Segment Start: Source information

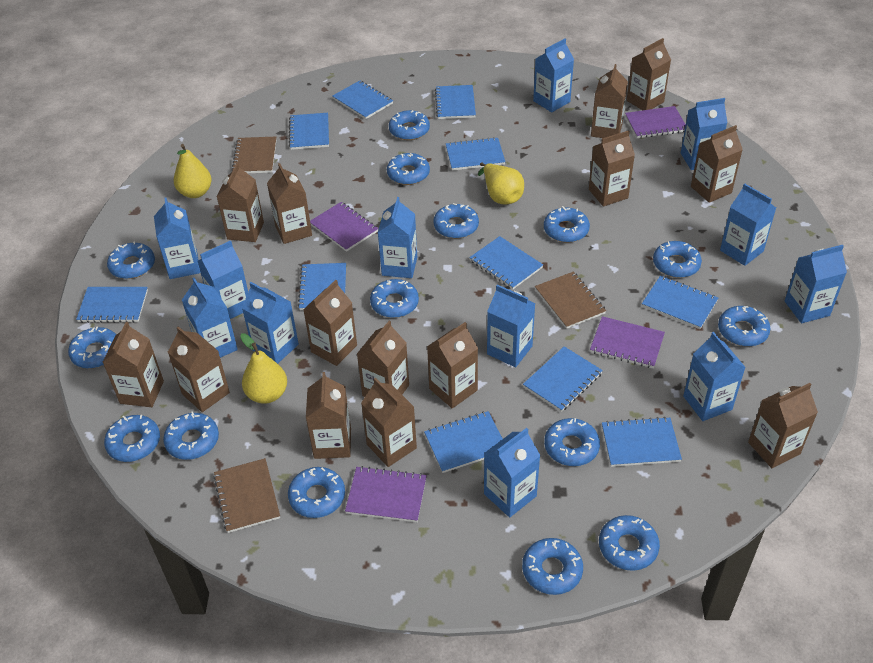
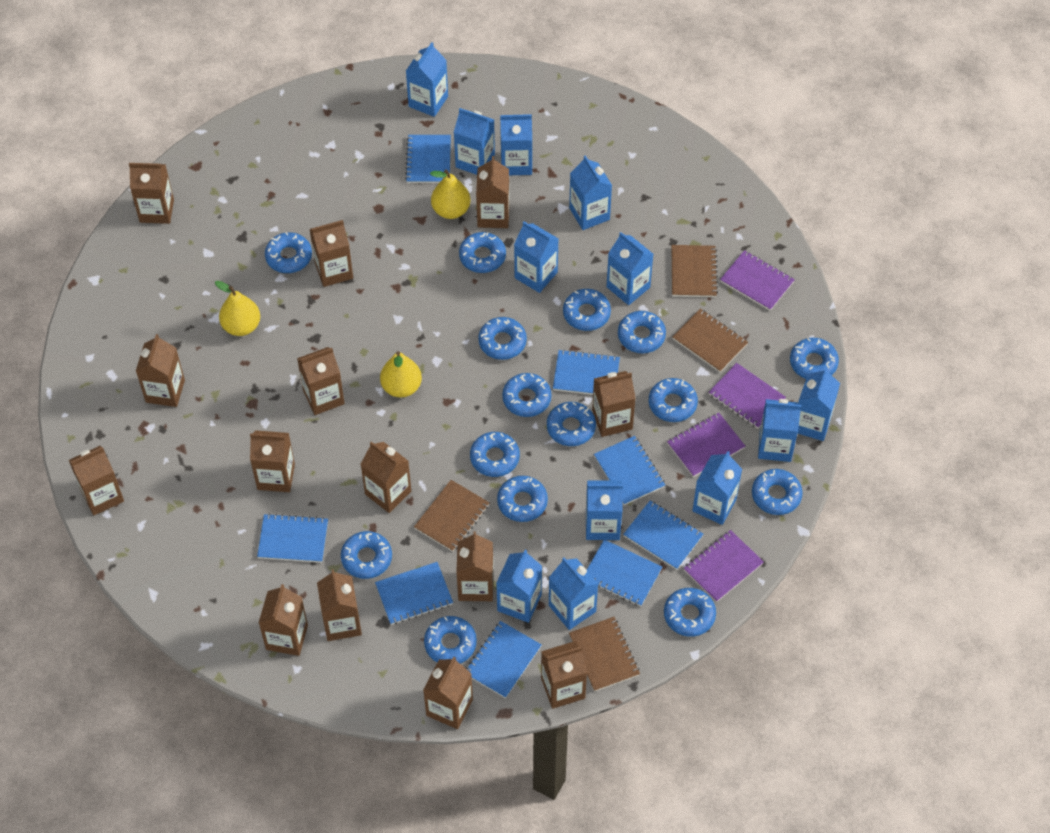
blue notebook: 11 -> 8
brown notebook: 3 -> 4

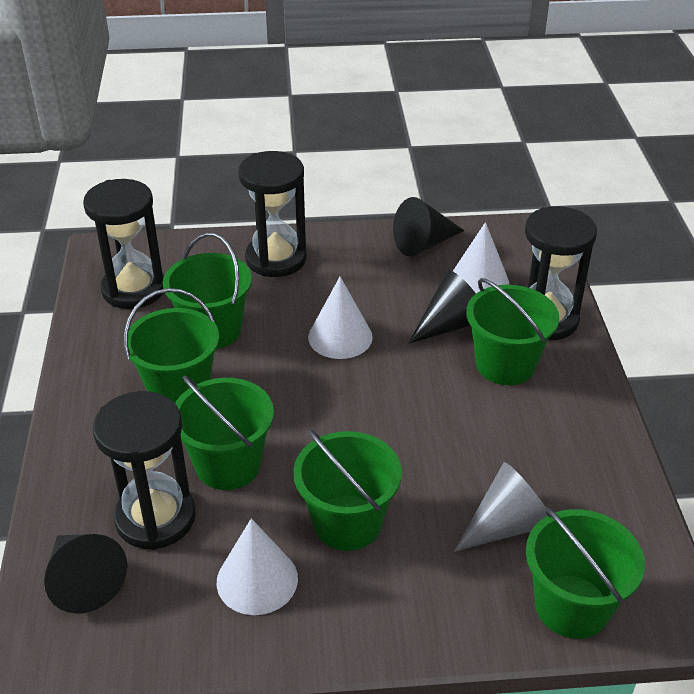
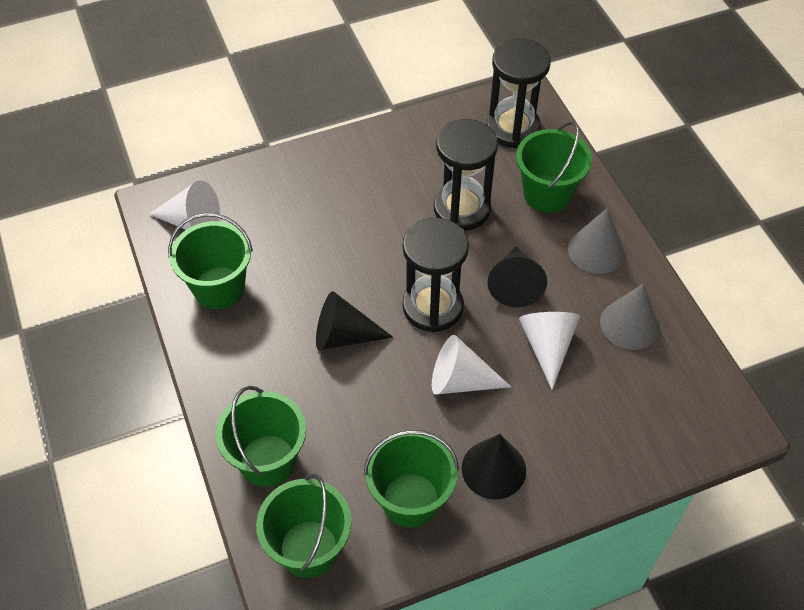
black hourglass: 4 -> 3
green bucket: 6 -> 5
grey cone: 1 -> 2

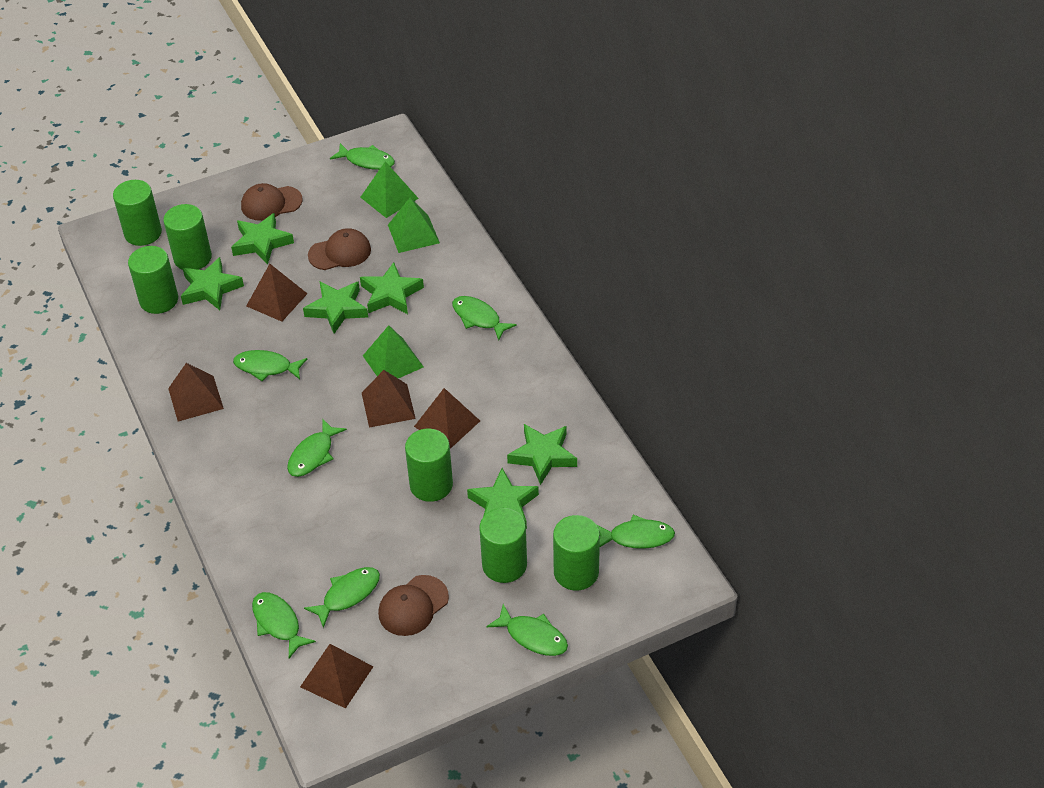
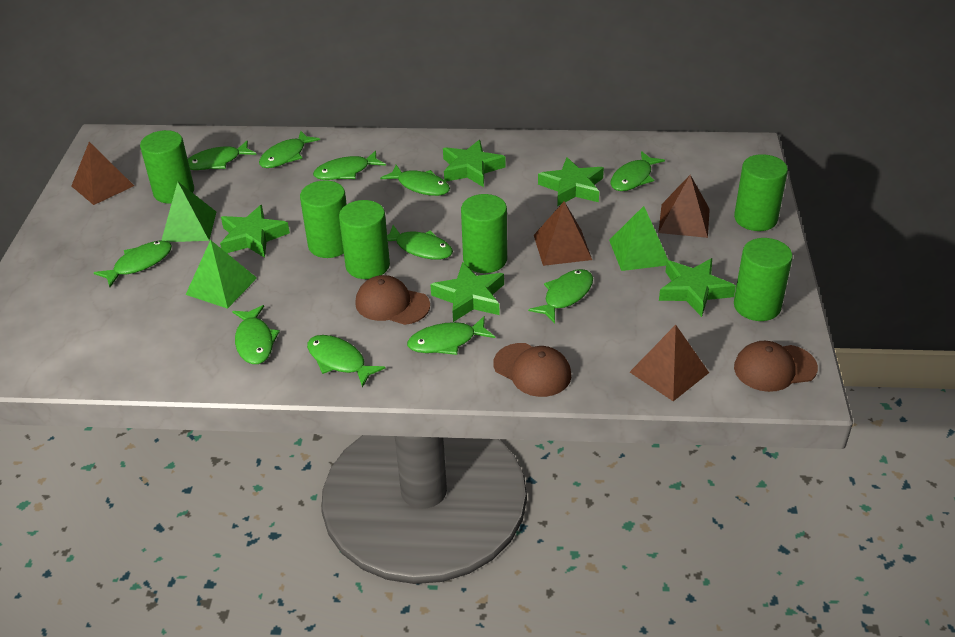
brown pyramid: 5 -> 4
green fish: 8 -> 11
green star: 6 -> 5

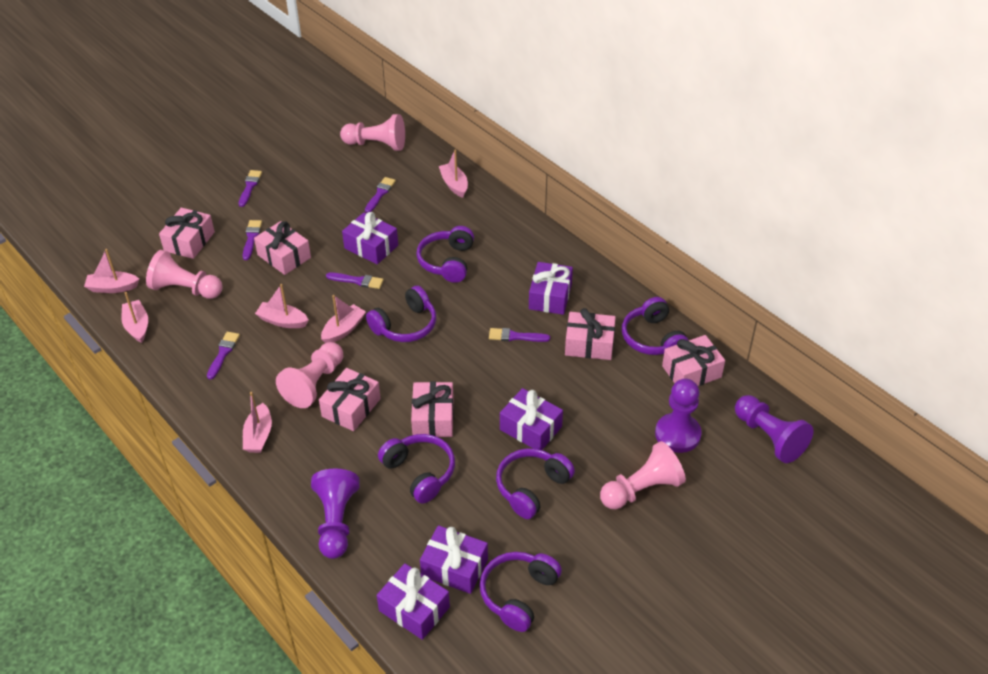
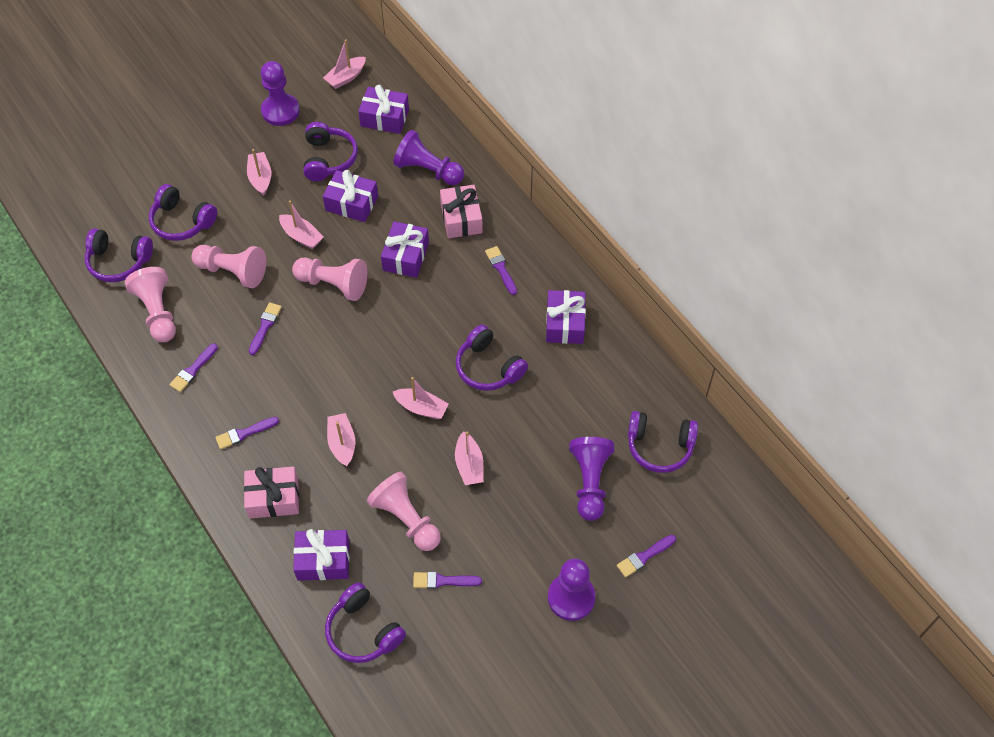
pink gift: 6 -> 2
purple pawn: 3 -> 4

Segment End: Source information

Your assignment. Output the entries above exactly as given, but strip out the pictures.

Worked solution.
blue notebook: 11 -> 8
brown notebook: 3 -> 4

black hourglass: 4 -> 3
green bucket: 6 -> 5
grey cone: 1 -> 2

brown pyramid: 5 -> 4
green fish: 8 -> 11
green star: 6 -> 5

pink gift: 6 -> 2
purple pawn: 3 -> 4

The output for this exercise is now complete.